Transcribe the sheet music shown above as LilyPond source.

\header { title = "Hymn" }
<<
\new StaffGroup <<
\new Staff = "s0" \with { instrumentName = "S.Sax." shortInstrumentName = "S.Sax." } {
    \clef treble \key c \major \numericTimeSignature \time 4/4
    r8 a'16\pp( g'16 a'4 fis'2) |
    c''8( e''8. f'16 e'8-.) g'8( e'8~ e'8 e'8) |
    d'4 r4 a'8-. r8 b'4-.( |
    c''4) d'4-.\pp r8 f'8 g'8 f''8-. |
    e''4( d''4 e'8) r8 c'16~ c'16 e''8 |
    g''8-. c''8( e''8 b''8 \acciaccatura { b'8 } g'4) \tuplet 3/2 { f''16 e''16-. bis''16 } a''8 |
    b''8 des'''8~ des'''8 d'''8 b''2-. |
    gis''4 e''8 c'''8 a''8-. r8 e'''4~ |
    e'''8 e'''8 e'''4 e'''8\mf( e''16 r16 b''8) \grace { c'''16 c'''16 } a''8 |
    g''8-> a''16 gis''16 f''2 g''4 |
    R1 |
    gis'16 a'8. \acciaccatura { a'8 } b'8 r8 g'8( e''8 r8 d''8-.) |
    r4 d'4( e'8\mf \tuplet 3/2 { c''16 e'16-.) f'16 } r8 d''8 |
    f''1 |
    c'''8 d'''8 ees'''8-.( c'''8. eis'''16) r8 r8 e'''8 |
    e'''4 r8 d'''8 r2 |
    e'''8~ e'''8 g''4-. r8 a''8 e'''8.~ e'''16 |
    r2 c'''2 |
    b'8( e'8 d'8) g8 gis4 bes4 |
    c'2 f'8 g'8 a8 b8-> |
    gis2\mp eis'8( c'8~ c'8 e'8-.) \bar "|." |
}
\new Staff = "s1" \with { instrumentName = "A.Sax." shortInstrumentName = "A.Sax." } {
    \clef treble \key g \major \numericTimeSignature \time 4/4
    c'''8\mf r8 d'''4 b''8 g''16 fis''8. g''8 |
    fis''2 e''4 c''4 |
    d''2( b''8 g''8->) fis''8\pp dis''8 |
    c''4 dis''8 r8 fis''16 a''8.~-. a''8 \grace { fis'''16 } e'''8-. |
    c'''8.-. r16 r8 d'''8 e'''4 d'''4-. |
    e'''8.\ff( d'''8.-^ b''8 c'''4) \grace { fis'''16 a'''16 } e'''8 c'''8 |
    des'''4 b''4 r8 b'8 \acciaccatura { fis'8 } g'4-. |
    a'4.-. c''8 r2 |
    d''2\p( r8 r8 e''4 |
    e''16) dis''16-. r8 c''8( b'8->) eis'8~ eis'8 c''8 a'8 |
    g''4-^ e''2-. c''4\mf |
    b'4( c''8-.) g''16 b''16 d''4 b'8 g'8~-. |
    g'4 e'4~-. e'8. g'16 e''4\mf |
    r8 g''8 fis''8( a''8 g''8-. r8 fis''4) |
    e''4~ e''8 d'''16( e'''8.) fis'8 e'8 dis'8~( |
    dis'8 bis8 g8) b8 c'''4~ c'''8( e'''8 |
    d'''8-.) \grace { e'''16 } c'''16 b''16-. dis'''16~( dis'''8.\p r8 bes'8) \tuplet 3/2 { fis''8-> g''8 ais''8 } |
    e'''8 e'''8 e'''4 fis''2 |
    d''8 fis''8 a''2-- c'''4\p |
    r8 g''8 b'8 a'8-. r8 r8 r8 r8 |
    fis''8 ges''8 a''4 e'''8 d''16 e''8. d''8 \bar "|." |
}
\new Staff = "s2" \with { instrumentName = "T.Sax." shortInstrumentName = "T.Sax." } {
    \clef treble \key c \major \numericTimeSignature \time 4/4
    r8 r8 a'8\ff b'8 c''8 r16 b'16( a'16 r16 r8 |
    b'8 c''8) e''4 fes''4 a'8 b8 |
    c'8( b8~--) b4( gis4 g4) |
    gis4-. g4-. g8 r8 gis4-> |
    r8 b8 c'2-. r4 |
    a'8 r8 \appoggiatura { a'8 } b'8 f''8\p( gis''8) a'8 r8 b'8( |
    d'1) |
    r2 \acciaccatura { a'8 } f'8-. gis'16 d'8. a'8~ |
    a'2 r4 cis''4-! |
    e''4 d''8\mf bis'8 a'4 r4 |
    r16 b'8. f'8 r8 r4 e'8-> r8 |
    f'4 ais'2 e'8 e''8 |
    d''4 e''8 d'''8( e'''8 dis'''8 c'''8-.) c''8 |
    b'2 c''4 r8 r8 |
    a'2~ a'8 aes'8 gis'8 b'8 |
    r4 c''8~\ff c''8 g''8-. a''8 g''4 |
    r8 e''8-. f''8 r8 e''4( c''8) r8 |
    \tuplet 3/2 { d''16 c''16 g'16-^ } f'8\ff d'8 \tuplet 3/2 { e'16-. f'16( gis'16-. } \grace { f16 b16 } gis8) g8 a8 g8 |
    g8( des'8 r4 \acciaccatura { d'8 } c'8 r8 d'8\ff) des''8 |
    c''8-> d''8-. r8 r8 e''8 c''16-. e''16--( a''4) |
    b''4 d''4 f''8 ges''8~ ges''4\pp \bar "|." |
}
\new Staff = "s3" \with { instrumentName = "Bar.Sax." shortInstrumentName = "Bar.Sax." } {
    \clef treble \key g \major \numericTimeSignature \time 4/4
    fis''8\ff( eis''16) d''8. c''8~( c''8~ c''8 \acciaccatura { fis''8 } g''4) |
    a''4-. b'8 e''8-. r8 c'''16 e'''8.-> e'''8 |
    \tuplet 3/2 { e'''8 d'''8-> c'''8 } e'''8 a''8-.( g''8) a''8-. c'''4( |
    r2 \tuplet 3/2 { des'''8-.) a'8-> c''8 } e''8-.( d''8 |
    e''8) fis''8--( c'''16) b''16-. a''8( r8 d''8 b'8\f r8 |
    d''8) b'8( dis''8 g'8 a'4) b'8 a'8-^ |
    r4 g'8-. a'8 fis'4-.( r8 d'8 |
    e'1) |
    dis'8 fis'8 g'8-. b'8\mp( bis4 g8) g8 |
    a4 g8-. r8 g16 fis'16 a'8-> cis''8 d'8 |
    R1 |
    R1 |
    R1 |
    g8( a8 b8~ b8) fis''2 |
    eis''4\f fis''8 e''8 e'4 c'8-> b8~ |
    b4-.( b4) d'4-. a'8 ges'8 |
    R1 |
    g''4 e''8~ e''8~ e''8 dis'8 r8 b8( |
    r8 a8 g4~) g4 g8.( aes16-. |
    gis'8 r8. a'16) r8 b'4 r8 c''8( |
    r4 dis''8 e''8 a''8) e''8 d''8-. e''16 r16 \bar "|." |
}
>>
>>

****

> **EXERCISE OBJECTIVE**: Report every line of the records that contains the string "acciaccatura", copying each such line in full.

> **TASK RESPONSE**:
    g''8-. c''8( e''8 b''8 \acciaccatura { b'8 } g'4) \tuplet 3/2 { f''16 e''16-. bis''16 } a''8 |
    gis'16 a'8. \acciaccatura { a'8 } b'8 r8 g'8( e''8 r8 d''8-.) |
    des'''4 b''4 r8 b'8 \acciaccatura { fis'8 } g'4-. |
    r2 \acciaccatura { a'8 } f'8-. gis'16 d'8. a'8~ |
    g8( des'8 r4 \acciaccatura { d'8 } c'8 r8 d'8\ff) des''8 |
    fis''8\ff( eis''16) d''8. c''8~( c''8~ c''8 \acciaccatura { fis''8 } g''4) |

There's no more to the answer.